** Material for the task follows **

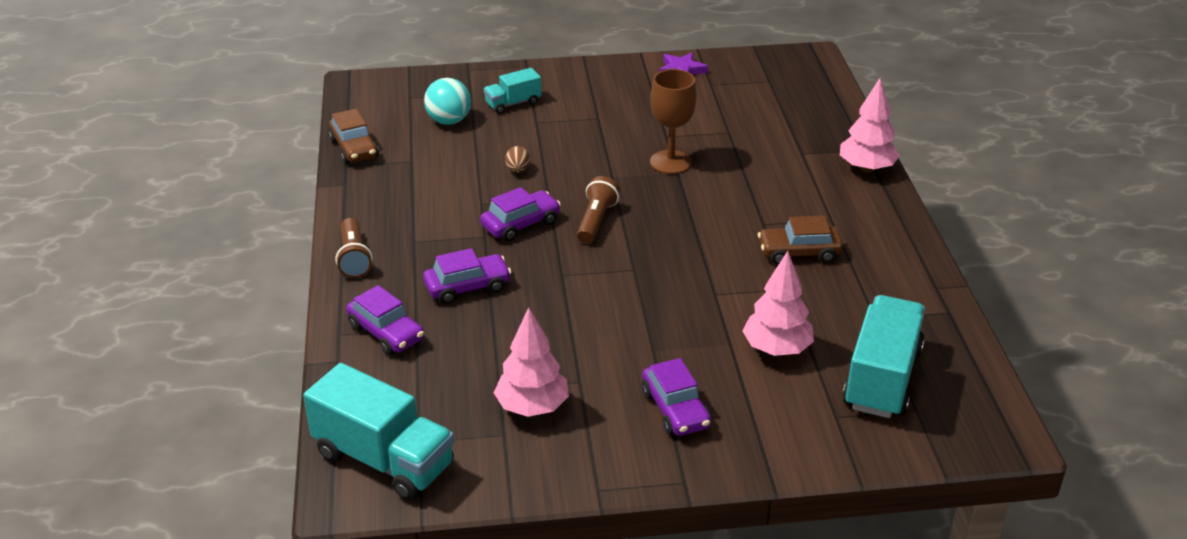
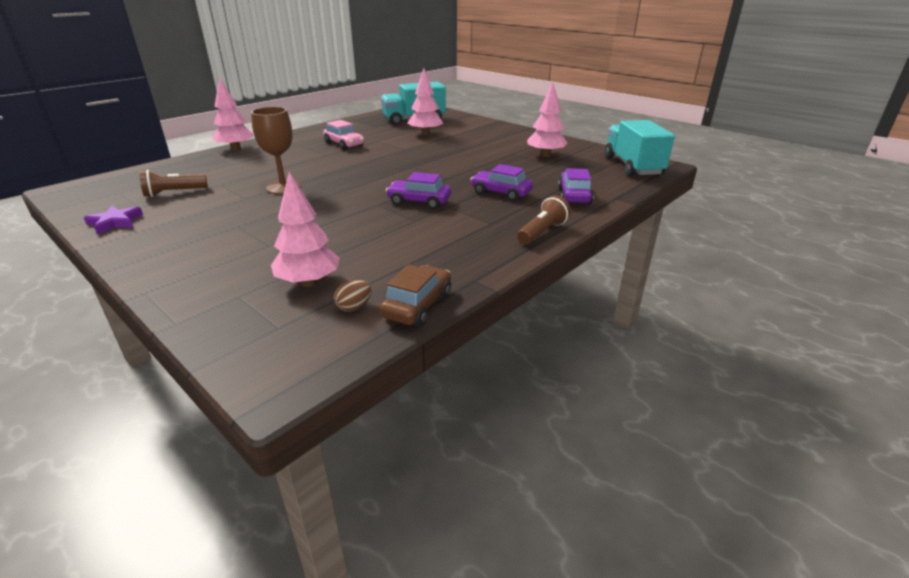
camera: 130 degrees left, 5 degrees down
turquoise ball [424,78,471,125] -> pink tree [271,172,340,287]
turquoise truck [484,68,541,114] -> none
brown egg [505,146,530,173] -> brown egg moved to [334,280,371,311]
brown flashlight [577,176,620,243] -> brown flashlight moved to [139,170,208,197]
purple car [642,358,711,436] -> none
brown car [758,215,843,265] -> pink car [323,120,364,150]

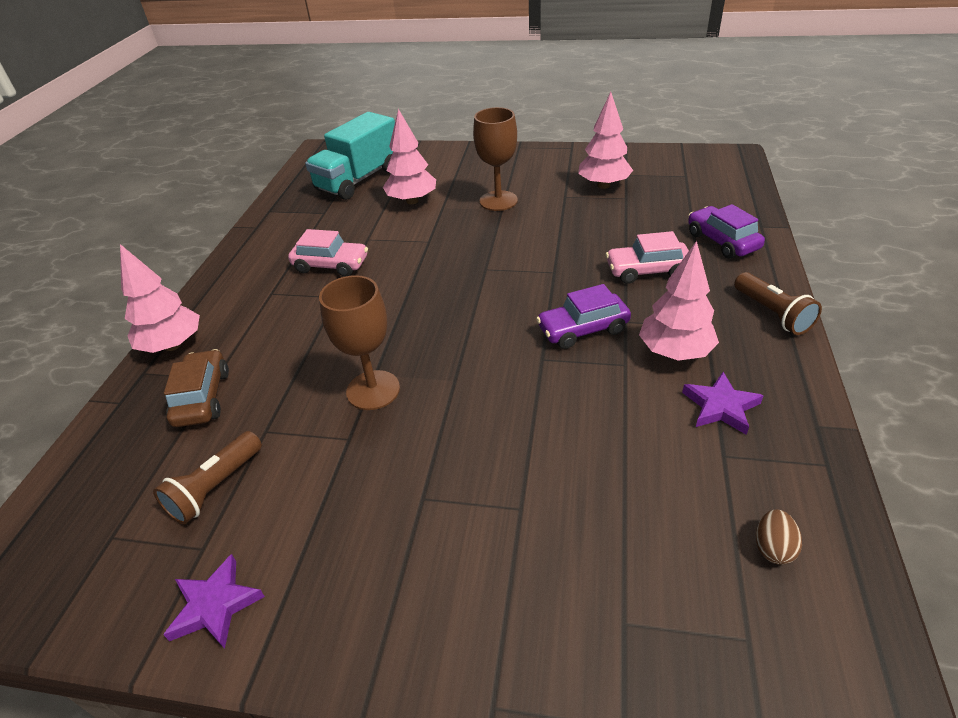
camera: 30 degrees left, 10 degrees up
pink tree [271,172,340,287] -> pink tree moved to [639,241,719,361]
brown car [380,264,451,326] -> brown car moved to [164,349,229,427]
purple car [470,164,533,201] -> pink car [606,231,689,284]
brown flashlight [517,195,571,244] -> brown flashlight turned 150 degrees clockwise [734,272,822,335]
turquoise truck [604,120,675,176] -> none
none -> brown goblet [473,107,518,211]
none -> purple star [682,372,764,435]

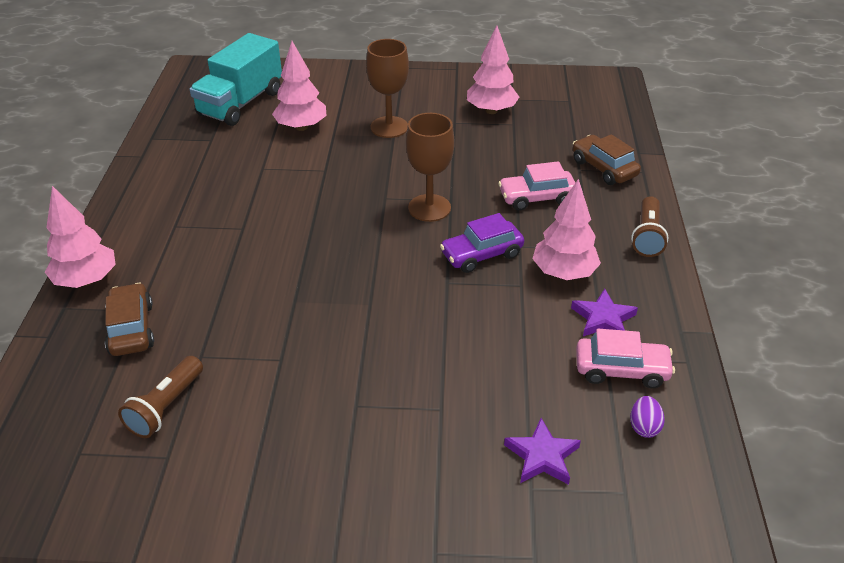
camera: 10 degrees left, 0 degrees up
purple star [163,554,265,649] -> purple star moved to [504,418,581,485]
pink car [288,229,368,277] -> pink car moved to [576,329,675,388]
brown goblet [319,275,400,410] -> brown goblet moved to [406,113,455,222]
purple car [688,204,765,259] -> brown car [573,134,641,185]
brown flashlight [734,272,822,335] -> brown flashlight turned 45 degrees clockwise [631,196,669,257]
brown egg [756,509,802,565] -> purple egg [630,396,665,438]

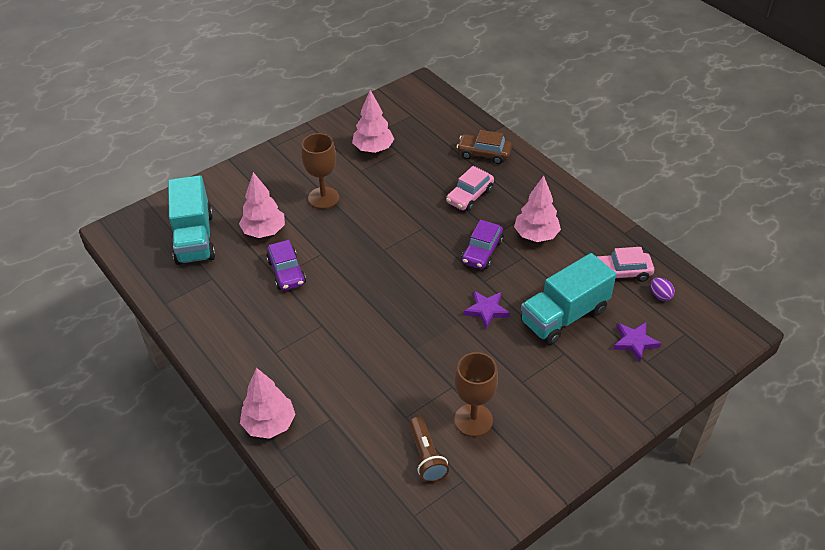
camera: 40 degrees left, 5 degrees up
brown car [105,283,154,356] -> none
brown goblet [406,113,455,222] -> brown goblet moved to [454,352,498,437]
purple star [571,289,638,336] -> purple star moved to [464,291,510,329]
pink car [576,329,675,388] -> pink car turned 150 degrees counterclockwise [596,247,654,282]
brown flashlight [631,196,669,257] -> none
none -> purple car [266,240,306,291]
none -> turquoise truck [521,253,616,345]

** End of Material for the task **

| Work request |
Could you output every record above exactly as it appears, without the pictures?

| Response |
camera: 130 degrees left, 5 degrees down
turquoise ball [424,78,471,125] -> pink tree [271,172,340,287]
turquoise truck [484,68,541,114] -> none
brown egg [505,146,530,173] -> brown egg moved to [334,280,371,311]
brown flashlight [577,176,620,243] -> brown flashlight moved to [139,170,208,197]
purple car [642,358,711,436] -> none
brown car [758,215,843,265] -> pink car [323,120,364,150]

camera: 30 degrees left, 10 degrees up
pink tree [271,172,340,287] -> pink tree moved to [639,241,719,361]
brown car [380,264,451,326] -> brown car moved to [164,349,229,427]
purple car [470,164,533,201] -> pink car [606,231,689,284]
brown flashlight [517,195,571,244] -> brown flashlight turned 150 degrees clockwise [734,272,822,335]
turquoise truck [604,120,675,176] -> none
none -> brown goblet [473,107,518,211]
none -> purple star [682,372,764,435]

camera: 10 degrees left, 0 degrees up
purple star [163,554,265,649] -> purple star moved to [504,418,581,485]
pink car [288,229,368,277] -> pink car moved to [576,329,675,388]
brown goblet [319,275,400,410] -> brown goblet moved to [406,113,455,222]
purple car [688,204,765,259] -> brown car [573,134,641,185]
brown flashlight [734,272,822,335] -> brown flashlight turned 45 degrees clockwise [631,196,669,257]
brown egg [756,509,802,565] -> purple egg [630,396,665,438]

camera: 40 degrees left, 5 degrees up
brown car [105,283,154,356] -> none
brown goblet [406,113,455,222] -> brown goblet moved to [454,352,498,437]
purple star [571,289,638,336] -> purple star moved to [464,291,510,329]
pink car [576,329,675,388] -> pink car turned 150 degrees counterclockwise [596,247,654,282]
brown flashlight [631,196,669,257] -> none
none -> purple car [266,240,306,291]
none -> turquoise truck [521,253,616,345]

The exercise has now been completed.